**Task requirements**
Your output should be every line below, copied exactly.

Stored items
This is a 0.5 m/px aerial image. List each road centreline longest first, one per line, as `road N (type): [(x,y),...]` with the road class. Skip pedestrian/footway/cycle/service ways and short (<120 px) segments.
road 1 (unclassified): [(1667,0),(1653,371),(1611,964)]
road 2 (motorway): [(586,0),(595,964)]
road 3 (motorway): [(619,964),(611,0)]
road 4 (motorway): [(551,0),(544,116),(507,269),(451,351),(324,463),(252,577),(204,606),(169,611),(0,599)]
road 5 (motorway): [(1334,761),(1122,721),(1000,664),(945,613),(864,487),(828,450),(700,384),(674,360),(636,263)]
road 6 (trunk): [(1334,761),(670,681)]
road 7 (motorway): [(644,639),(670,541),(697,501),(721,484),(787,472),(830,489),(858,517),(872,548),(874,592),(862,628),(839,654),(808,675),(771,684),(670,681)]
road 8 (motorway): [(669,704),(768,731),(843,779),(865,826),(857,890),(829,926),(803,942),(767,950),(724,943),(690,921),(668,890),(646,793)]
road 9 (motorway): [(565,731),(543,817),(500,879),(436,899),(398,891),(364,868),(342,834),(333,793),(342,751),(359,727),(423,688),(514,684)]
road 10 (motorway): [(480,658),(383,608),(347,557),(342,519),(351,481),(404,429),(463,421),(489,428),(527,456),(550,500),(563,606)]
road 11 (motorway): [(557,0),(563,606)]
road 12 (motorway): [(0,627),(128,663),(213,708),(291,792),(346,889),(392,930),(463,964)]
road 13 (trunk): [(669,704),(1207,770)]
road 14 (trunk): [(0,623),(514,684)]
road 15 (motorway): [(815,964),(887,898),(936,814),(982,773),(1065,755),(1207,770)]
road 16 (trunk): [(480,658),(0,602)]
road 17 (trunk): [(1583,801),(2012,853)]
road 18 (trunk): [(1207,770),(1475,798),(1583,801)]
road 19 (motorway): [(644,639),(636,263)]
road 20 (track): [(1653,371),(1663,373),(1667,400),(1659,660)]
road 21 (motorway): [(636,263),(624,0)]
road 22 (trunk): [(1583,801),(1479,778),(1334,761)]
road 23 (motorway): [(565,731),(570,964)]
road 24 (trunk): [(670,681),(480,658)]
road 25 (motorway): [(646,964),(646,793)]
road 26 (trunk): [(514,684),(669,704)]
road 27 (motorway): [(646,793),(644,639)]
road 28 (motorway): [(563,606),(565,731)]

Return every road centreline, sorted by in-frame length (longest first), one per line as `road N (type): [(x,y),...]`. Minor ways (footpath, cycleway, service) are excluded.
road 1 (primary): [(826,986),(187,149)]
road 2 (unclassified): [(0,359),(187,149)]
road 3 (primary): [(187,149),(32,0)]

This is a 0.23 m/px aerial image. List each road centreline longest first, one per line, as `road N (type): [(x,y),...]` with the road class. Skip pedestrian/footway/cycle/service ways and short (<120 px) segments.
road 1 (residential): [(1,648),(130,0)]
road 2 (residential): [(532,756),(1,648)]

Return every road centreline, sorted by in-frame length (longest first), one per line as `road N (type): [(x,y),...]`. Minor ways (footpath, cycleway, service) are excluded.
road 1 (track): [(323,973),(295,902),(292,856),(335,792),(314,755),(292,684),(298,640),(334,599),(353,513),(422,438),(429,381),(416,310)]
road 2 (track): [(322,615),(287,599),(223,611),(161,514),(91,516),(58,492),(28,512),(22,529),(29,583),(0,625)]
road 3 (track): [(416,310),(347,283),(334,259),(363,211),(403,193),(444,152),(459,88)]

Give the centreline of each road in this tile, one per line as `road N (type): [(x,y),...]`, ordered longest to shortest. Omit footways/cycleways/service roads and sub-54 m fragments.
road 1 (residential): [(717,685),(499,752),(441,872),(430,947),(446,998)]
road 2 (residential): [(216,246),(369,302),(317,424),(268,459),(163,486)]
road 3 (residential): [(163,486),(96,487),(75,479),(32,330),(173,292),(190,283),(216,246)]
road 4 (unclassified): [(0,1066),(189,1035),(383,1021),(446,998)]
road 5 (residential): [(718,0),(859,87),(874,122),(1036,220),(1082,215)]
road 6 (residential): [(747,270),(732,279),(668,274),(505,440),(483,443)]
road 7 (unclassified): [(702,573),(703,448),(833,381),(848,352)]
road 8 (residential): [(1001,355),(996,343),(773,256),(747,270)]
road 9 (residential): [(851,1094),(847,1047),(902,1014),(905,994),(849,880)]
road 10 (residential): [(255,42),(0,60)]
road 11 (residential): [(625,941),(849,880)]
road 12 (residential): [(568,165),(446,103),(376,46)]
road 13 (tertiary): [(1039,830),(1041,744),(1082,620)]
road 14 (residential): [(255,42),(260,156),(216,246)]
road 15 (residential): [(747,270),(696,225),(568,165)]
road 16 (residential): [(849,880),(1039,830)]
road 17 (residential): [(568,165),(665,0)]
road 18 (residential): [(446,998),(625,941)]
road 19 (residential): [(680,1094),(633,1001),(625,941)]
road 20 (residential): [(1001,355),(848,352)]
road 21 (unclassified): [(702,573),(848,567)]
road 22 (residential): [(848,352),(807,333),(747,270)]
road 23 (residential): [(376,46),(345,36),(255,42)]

**Worked solution**
This is a 0.5 m/px aerial image. List each road centreline longest first, one per line, as `road N (type): [(x,y),...]` with the road class. Skip pedestrian/footway/cycle/service ways and short (<120 px) segments.
road 1 (unclassified): [(1667,0),(1653,371),(1611,964)]
road 2 (motorway): [(586,0),(595,964)]
road 3 (motorway): [(619,964),(611,0)]
road 4 (motorway): [(551,0),(544,116),(507,269),(451,351),(324,463),(252,577),(204,606),(169,611),(0,599)]
road 5 (motorway): [(1334,761),(1122,721),(1000,664),(945,613),(864,487),(828,450),(700,384),(674,360),(636,263)]
road 6 (trunk): [(1334,761),(670,681)]
road 7 (motorway): [(644,639),(670,541),(697,501),(721,484),(787,472),(830,489),(858,517),(872,548),(874,592),(862,628),(839,654),(808,675),(771,684),(670,681)]
road 8 (motorway): [(669,704),(768,731),(843,779),(865,826),(857,890),(829,926),(803,942),(767,950),(724,943),(690,921),(668,890),(646,793)]
road 9 (motorway): [(565,731),(543,817),(500,879),(436,899),(398,891),(364,868),(342,834),(333,793),(342,751),(359,727),(423,688),(514,684)]
road 10 (motorway): [(480,658),(383,608),(347,557),(342,519),(351,481),(404,429),(463,421),(489,428),(527,456),(550,500),(563,606)]
road 11 (motorway): [(557,0),(563,606)]
road 12 (motorway): [(0,627),(128,663),(213,708),(291,792),(346,889),(392,930),(463,964)]
road 13 (trunk): [(669,704),(1207,770)]
road 14 (trunk): [(0,623),(514,684)]
road 15 (motorway): [(815,964),(887,898),(936,814),(982,773),(1065,755),(1207,770)]
road 16 (trunk): [(480,658),(0,602)]
road 17 (trunk): [(1583,801),(2012,853)]
road 18 (trunk): [(1207,770),(1475,798),(1583,801)]
road 19 (motorway): [(644,639),(636,263)]
road 20 (track): [(1653,371),(1663,373),(1667,400),(1659,660)]
road 21 (motorway): [(636,263),(624,0)]
road 22 (trunk): [(1583,801),(1479,778),(1334,761)]
road 23 (motorway): [(565,731),(570,964)]
road 24 (trunk): [(670,681),(480,658)]
road 25 (motorway): [(646,964),(646,793)]
road 26 (trunk): [(514,684),(669,704)]
road 27 (motorway): [(646,793),(644,639)]
road 28 (motorway): [(563,606),(565,731)]

Return every road centreline, sorted by in-frame length (longest first), one per line as `road N (type): [(x,y),...]`. Minor ways (footpath, cycleway, service) are excluded.
road 1 (primary): [(826,986),(187,149)]
road 2 (unclassified): [(0,359),(187,149)]
road 3 (primary): [(187,149),(32,0)]

This is a 0.23 m/px aerial image. List each road centreline longest first, one per line, as `road N (type): [(x,y),...]` with the road class. Skip pedestrian/footway/cycle/service ways and short (<120 px) segments.
road 1 (residential): [(1,648),(130,0)]
road 2 (residential): [(532,756),(1,648)]

Return every road centreline, sorted by in-frame length (longest first), one per line as `road N (type): [(x,y),...]`. Minor ways (footpath, cycleway, service) are excluded.
road 1 (track): [(323,973),(295,902),(292,856),(335,792),(314,755),(292,684),(298,640),(334,599),(353,513),(422,438),(429,381),(416,310)]
road 2 (track): [(322,615),(287,599),(223,611),(161,514),(91,516),(58,492),(28,512),(22,529),(29,583),(0,625)]
road 3 (track): [(416,310),(347,283),(334,259),(363,211),(403,193),(444,152),(459,88)]

Give the centreline of each road in this tile, one per line as `road N (type): [(x,y),...]`, ordered longest to shortest. Omit footways/cycleways/service roads and sub-54 m fragments.
road 1 (residential): [(717,685),(499,752),(441,872),(430,947),(446,998)]
road 2 (residential): [(216,246),(369,302),(317,424),(268,459),(163,486)]
road 3 (residential): [(163,486),(96,487),(75,479),(32,330),(173,292),(190,283),(216,246)]
road 4 (unclassified): [(0,1066),(189,1035),(383,1021),(446,998)]
road 5 (residential): [(718,0),(859,87),(874,122),(1036,220),(1082,215)]
road 6 (residential): [(747,270),(732,279),(668,274),(505,440),(483,443)]
road 7 (unclassified): [(702,573),(703,448),(833,381),(848,352)]
road 8 (residential): [(1001,355),(996,343),(773,256),(747,270)]
road 9 (residential): [(851,1094),(847,1047),(902,1014),(905,994),(849,880)]
road 10 (residential): [(255,42),(0,60)]
road 11 (residential): [(625,941),(849,880)]
road 12 (residential): [(568,165),(446,103),(376,46)]
road 13 (tertiary): [(1039,830),(1041,744),(1082,620)]
road 14 (residential): [(255,42),(260,156),(216,246)]
road 15 (residential): [(747,270),(696,225),(568,165)]
road 16 (residential): [(849,880),(1039,830)]
road 17 (residential): [(568,165),(665,0)]
road 18 (residential): [(446,998),(625,941)]
road 19 (residential): [(680,1094),(633,1001),(625,941)]
road 20 (residential): [(1001,355),(848,352)]
road 21 (unclassified): [(702,573),(848,567)]
road 22 (residential): [(848,352),(807,333),(747,270)]
road 23 (residential): [(376,46),(345,36),(255,42)]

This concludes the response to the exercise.